• The problem: When a line below contains the word "purple", it counts toward the total; give that total and nothing besides.

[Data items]

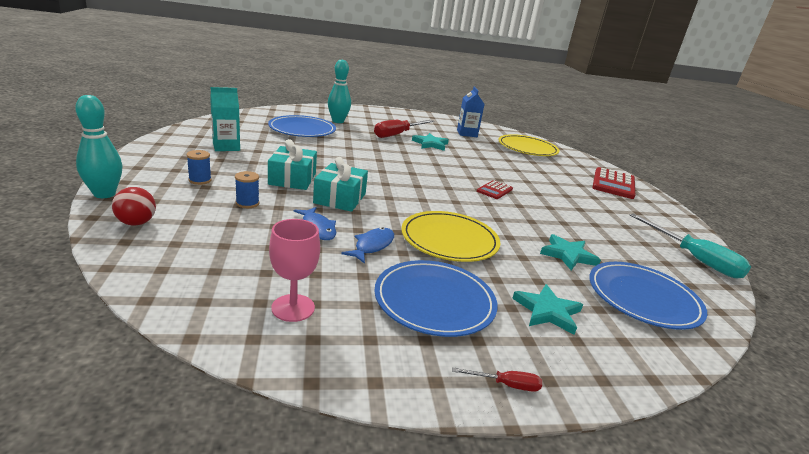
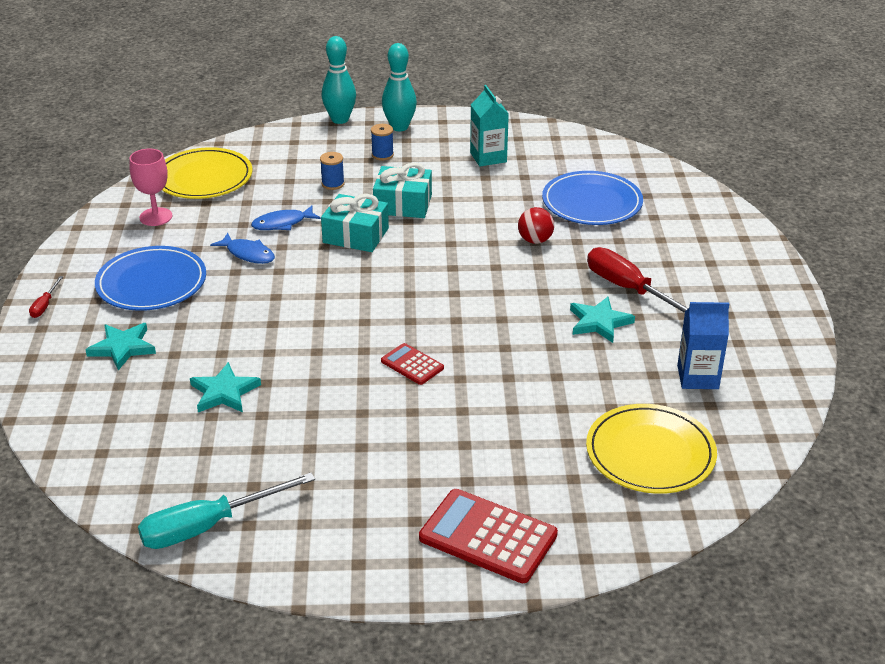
camera: 100 degrees right, 10 degrees up
red ball [112,187,156,226] -> red ball moved to [518,207,554,244]
turquoise bowling pin [328,60,351,123] -> turquoise bowling pin moved to [382,43,417,131]
yellow plate [401,211,501,262] -> yellow plate moved to [162,147,252,199]
blue plate [589,262,707,330] -> none

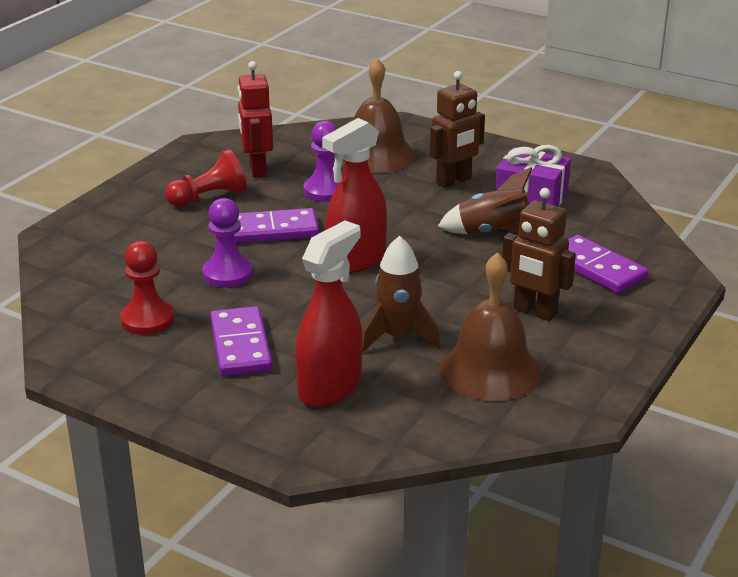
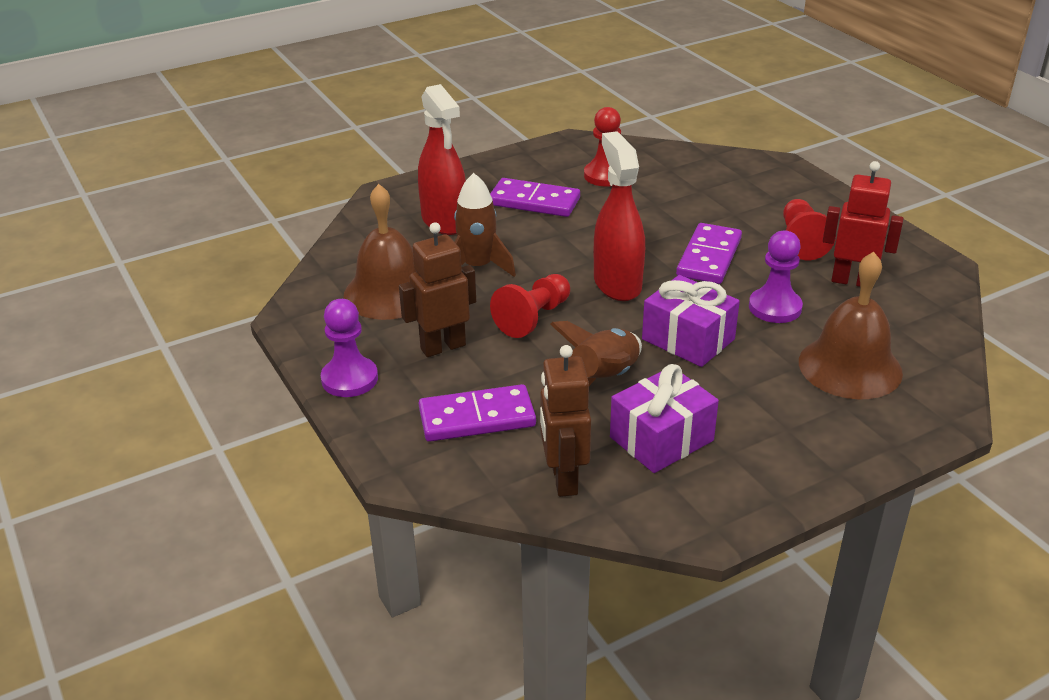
camera: 120 degrees right, 5 degrees up
purple pawn [202,198,253,288] -> purple pawn moved to [321,299,378,397]
brown robot [430,71,485,188] -> brown robot moved to [540,345,591,497]
none -> red pawn [490,274,570,338]
none -> purple gift [642,275,740,367]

• Problem solution: 2